_Exercise aim_:
Go through the following data and transcribe exactly the stretch of lines from the one holding "camera: 65 degrees right, 0 degrees up" to the one holding "(682, 485) = (371, 365): brown", both included.

Colored object listings
----------------------------------------

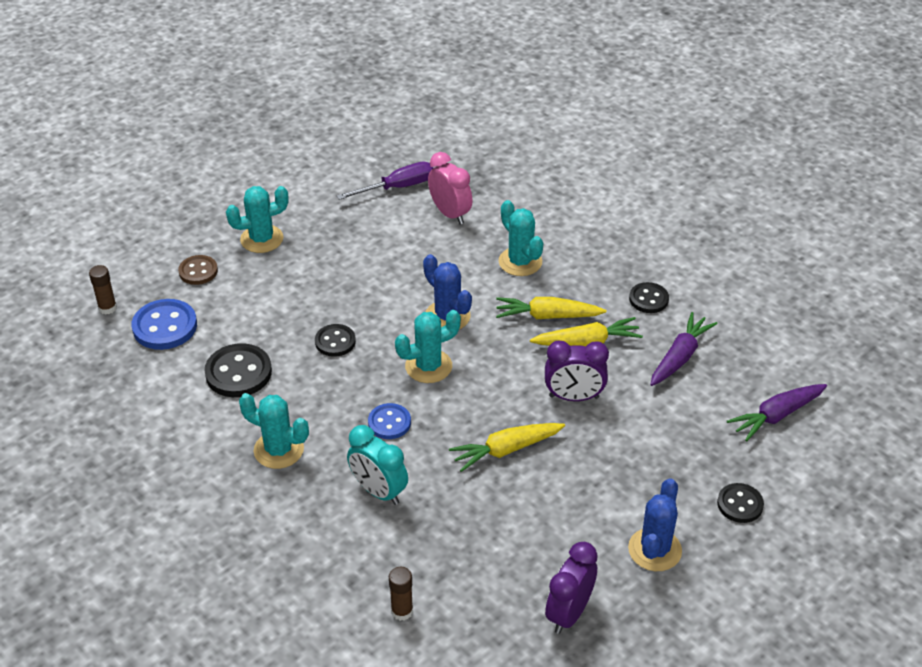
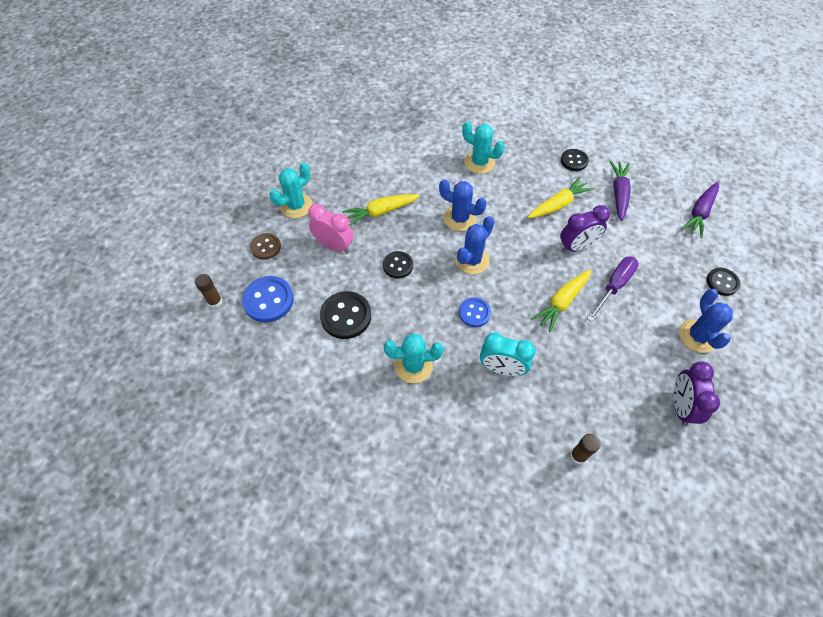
camera: 25 degrees left, 15 degrees up
(397, 187) = (365, 136): purple screwdriver -> purple screwdriver (614, 286)
(428, 366) = (472, 260): turquoise cactus -> blue cactus
(450, 214) = (412, 143): pink clock -> pink clock (334, 246)
(547, 316) = (522, 195): yellow carrot -> yellow carrot (381, 212)

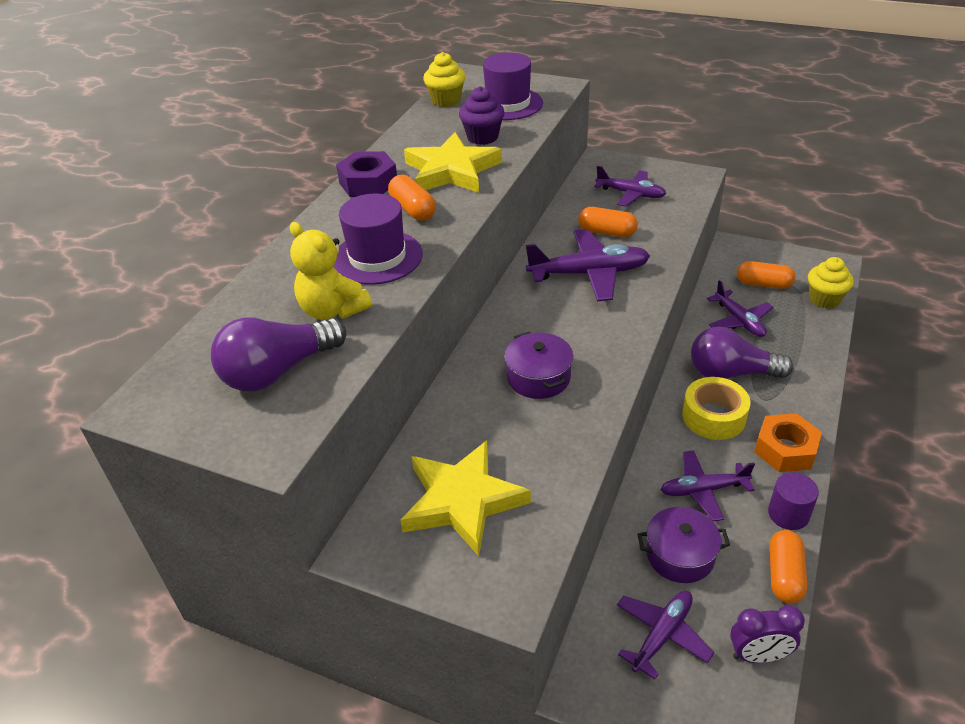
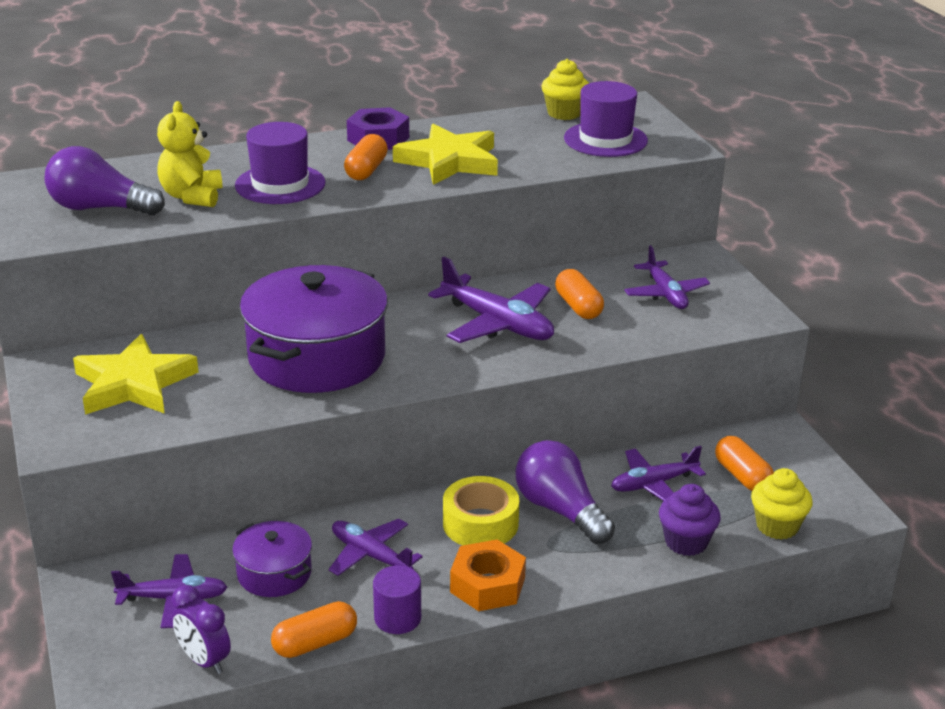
camera: 45 degrees right, 10 degrees down
(482, 137) = (526, 152): purple cupcake -> purple cupcake (686, 542)
(538, 377) = (317, 357): purple pot -> purple pot, size x2.01
(739, 321) = (653, 484): purple plane -> purple plane turned 45 degrees clockwise

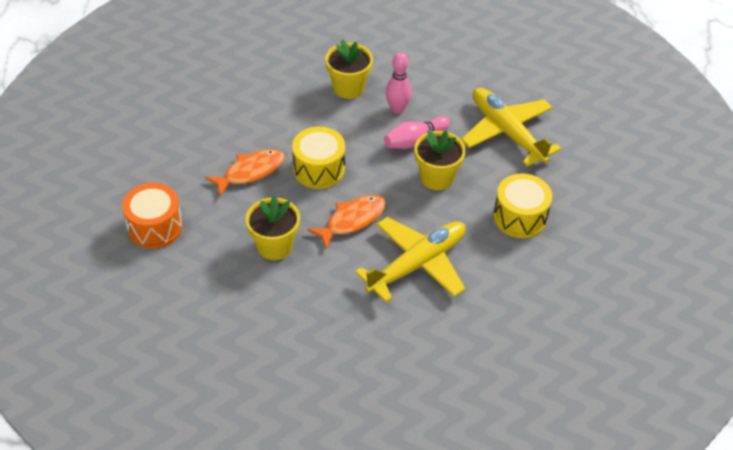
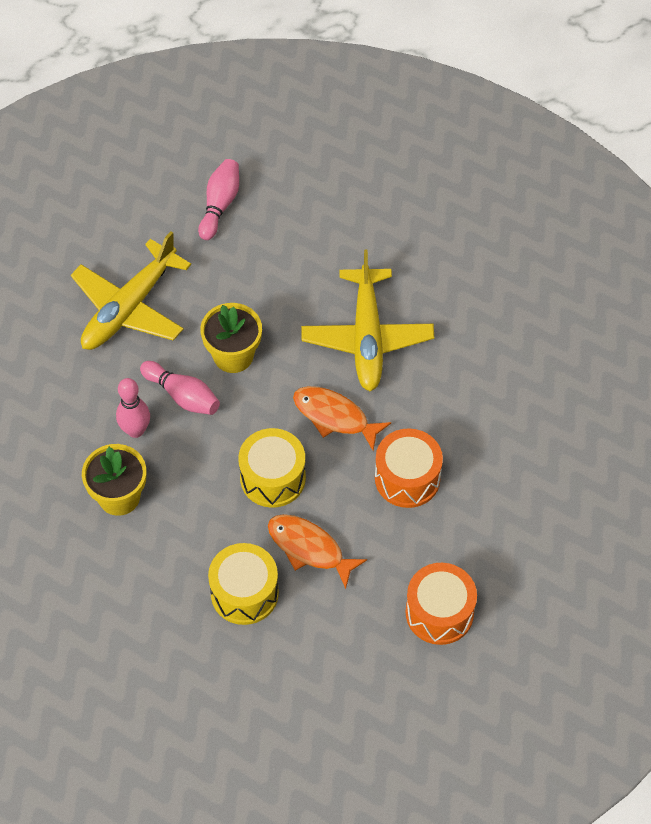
camera: 110 degrees left, 10 degrees up
(274, 246) = (407, 478): yellow flower pot -> orange drum
(416, 264) = (367, 337): yellow plane -> yellow plane turned 120 degrees counterclockwise
(520, 217) = (257, 263): yellow drum -> yellow drum (244, 593)
(589, 211) = (220, 205): none -> pink bowling pin

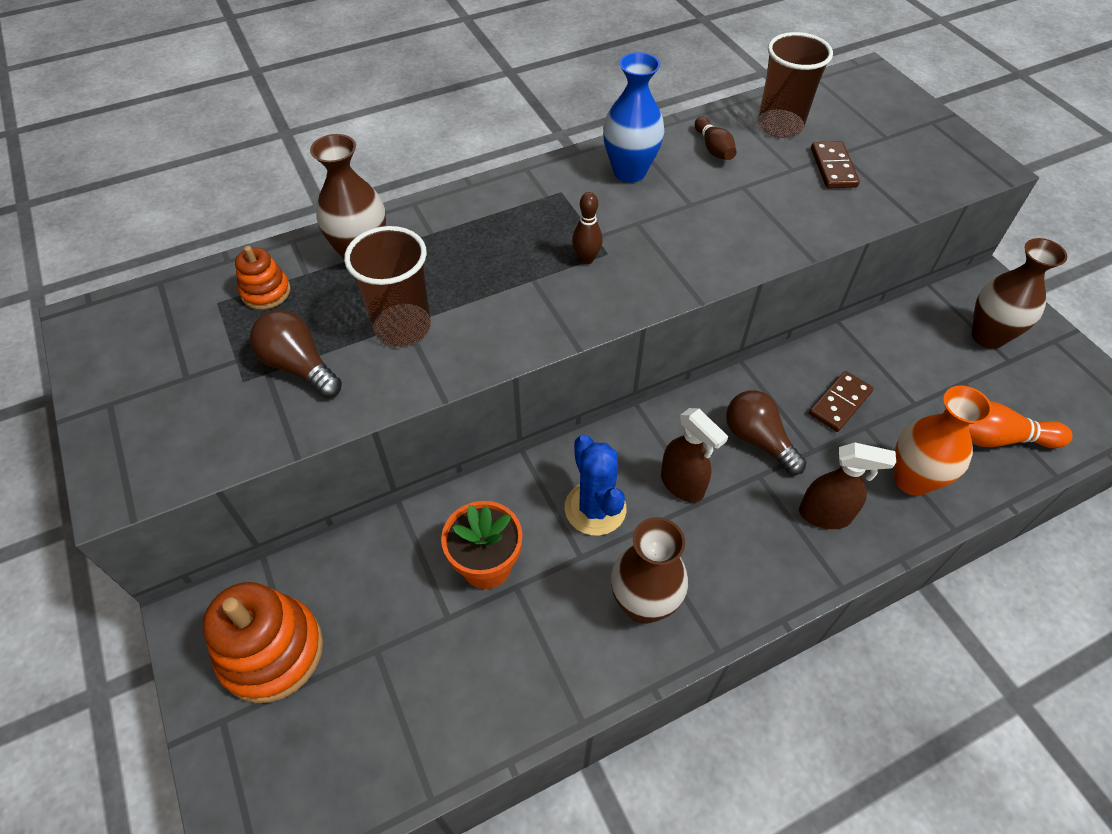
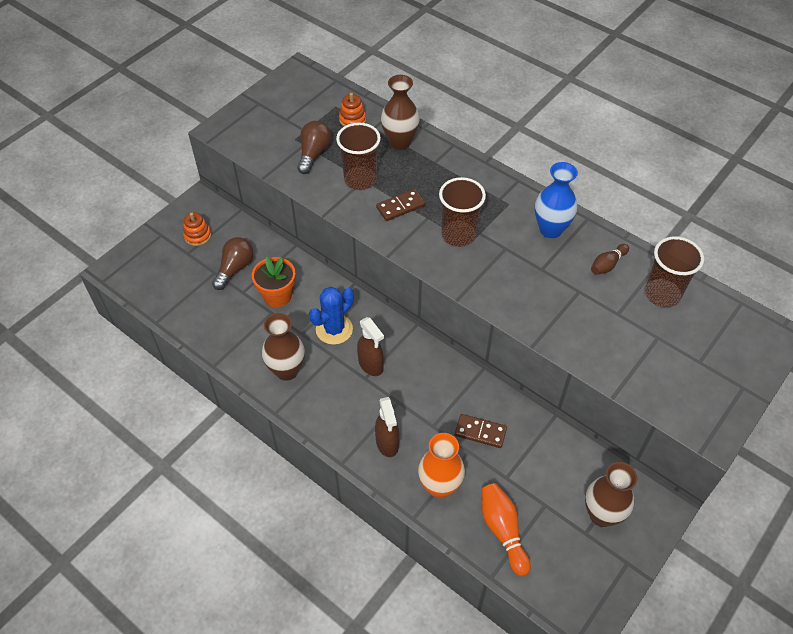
camera: 65 degrees right, 0 degrees up
(272, 651) = (197, 235): orange stacking toy -> orange stacking toy, size x0.54
(586, 259) = (458, 235): brown bowling pin -> brown cup
(682, 485) = (371, 365): brown spray bottle -> brown spray bottle turned 60 degrees counterclockwise
(758, 440) = (424, 394): brown light bulb -> brown light bulb (235, 268)
(833, 168) = (636, 336): brown domino -> brown domino (400, 206)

----------------------------------------

_Answer to this problem_:
camera: 65 degrees right, 0 degrees up
(272, 651) = (197, 235): orange stacking toy -> orange stacking toy, size x0.54
(586, 259) = (458, 235): brown bowling pin -> brown cup
(682, 485) = (371, 365): brown spray bottle -> brown spray bottle turned 60 degrees counterclockwise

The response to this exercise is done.